▸ Exercise objective: Could you copy each line of the listing below that has the word "TRIG"?

=== Raw data ===

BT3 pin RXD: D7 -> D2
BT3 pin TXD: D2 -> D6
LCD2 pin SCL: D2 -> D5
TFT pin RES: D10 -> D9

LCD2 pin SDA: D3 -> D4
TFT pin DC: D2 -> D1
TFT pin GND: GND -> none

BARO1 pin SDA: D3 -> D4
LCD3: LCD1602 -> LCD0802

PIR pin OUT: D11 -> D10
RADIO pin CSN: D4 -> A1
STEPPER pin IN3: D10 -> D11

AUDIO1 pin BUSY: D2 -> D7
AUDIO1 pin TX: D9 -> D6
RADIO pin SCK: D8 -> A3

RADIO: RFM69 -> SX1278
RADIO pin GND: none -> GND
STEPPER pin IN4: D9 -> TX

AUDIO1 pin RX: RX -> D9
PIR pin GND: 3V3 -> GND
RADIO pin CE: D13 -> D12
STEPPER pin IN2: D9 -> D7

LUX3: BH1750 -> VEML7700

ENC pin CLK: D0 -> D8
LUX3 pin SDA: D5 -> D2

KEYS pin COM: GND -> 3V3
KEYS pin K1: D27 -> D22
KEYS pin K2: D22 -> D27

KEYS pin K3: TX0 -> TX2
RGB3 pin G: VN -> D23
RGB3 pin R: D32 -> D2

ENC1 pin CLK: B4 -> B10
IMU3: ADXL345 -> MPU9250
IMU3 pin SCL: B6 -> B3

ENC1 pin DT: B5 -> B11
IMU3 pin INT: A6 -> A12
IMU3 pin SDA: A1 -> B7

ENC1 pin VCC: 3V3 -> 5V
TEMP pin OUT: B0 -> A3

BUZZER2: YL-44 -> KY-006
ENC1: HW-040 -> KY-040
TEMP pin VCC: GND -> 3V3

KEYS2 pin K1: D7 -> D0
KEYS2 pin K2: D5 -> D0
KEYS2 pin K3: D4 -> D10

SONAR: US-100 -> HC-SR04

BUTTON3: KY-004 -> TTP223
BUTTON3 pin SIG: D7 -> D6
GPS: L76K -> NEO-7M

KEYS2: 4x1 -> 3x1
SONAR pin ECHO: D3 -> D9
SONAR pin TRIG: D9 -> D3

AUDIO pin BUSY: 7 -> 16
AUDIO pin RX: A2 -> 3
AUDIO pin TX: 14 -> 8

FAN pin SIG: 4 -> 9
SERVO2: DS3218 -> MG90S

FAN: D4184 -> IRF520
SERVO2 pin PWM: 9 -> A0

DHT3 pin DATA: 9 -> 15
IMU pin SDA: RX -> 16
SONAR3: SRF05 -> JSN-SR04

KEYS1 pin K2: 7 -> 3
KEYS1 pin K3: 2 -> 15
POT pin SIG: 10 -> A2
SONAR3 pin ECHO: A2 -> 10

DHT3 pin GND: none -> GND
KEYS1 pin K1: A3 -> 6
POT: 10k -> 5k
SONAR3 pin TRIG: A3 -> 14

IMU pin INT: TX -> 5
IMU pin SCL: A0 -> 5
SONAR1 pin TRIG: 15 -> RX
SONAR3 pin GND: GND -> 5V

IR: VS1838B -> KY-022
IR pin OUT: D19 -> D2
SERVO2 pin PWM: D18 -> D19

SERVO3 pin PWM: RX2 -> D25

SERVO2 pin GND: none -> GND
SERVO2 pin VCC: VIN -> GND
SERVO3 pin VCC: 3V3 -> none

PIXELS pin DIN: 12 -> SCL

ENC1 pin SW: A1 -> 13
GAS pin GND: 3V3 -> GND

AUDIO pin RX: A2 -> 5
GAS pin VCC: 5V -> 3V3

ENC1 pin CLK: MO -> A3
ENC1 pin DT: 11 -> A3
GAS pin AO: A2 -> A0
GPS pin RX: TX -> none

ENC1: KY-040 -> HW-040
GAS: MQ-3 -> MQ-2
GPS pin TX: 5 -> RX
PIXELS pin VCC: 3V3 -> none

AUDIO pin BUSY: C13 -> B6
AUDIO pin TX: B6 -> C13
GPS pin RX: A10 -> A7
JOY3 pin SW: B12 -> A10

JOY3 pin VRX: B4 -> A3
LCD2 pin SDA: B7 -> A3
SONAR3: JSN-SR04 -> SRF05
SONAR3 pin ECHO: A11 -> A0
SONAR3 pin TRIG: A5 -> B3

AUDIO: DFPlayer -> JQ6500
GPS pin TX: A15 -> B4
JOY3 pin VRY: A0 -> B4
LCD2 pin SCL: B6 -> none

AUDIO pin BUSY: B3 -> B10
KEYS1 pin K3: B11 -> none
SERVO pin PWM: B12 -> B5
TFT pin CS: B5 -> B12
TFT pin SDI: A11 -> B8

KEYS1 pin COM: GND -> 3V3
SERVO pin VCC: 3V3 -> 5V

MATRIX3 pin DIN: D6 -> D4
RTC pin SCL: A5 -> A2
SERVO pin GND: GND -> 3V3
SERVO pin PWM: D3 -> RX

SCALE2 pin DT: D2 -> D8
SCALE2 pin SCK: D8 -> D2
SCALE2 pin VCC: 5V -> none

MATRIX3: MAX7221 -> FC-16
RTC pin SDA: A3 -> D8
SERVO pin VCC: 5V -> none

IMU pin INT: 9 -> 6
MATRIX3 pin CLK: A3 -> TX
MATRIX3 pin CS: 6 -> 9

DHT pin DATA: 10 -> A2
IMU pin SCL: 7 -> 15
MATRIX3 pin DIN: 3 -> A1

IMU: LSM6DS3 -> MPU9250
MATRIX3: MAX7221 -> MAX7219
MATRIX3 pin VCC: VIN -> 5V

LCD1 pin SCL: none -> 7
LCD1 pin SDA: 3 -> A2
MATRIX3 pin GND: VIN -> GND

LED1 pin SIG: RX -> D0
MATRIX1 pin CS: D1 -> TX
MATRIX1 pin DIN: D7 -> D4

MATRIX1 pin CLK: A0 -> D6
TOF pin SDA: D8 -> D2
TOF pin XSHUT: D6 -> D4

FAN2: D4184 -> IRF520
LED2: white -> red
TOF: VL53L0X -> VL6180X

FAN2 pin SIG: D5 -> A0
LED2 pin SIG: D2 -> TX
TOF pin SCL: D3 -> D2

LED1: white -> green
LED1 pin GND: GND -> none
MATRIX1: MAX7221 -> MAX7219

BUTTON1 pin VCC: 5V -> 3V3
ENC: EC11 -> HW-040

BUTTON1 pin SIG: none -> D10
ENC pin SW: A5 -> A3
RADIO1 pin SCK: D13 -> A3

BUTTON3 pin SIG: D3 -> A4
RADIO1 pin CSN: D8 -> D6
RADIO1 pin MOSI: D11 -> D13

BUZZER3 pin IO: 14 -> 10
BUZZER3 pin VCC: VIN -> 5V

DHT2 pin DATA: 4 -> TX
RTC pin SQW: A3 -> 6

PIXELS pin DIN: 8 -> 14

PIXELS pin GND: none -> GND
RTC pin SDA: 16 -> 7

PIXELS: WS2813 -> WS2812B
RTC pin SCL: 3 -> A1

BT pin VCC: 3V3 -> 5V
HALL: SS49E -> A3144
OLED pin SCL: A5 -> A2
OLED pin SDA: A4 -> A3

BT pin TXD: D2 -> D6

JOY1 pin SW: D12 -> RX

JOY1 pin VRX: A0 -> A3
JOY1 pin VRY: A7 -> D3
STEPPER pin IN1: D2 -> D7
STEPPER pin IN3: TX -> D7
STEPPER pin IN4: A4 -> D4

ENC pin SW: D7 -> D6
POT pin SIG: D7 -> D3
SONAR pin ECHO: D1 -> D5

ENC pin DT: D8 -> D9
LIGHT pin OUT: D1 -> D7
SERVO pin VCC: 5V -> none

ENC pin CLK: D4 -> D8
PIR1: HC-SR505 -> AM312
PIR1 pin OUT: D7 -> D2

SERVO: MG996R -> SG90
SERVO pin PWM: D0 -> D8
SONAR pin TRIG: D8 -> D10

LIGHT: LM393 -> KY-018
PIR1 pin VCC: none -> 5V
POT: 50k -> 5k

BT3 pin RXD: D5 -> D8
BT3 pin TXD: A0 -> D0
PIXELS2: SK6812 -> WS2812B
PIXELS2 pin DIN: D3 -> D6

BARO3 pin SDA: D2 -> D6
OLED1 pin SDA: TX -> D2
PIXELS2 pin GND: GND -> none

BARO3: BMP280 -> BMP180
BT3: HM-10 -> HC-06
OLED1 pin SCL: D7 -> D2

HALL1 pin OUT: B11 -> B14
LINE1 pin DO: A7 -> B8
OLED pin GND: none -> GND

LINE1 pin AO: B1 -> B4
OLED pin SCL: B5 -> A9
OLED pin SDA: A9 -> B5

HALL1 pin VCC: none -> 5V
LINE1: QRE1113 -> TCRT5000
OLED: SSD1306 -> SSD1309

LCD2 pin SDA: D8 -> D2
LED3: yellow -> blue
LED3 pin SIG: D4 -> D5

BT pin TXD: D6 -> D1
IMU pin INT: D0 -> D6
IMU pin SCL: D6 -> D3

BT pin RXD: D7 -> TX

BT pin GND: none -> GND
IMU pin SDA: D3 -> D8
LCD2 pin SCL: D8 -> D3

===

▸ Response below:
SONAR pin TRIG: D9 -> D3
SONAR3 pin TRIG: A3 -> 14
SONAR1 pin TRIG: 15 -> RX
SONAR3 pin TRIG: A5 -> B3
SONAR pin TRIG: D8 -> D10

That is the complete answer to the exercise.